[Material provided]
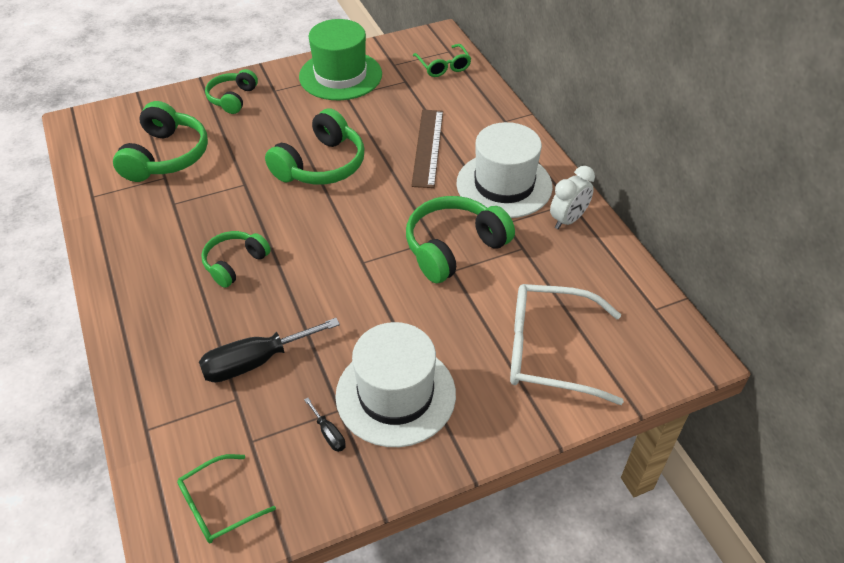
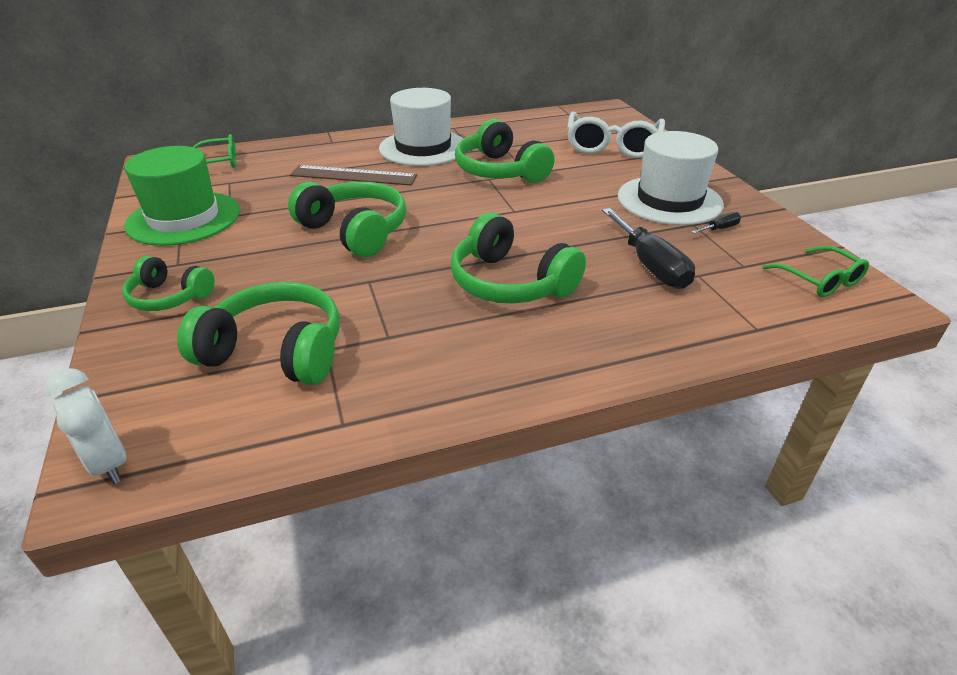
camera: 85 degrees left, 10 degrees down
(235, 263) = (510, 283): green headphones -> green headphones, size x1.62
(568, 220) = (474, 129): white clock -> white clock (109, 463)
[/Material provided]
| What you should do |
All lines from the one containing "(235, 263) = (510, 283): green" through the end of the material should be restated exactly, with both end lines kept.

| Task result |
(235, 263) = (510, 283): green headphones -> green headphones, size x1.62
(568, 220) = (474, 129): white clock -> white clock (109, 463)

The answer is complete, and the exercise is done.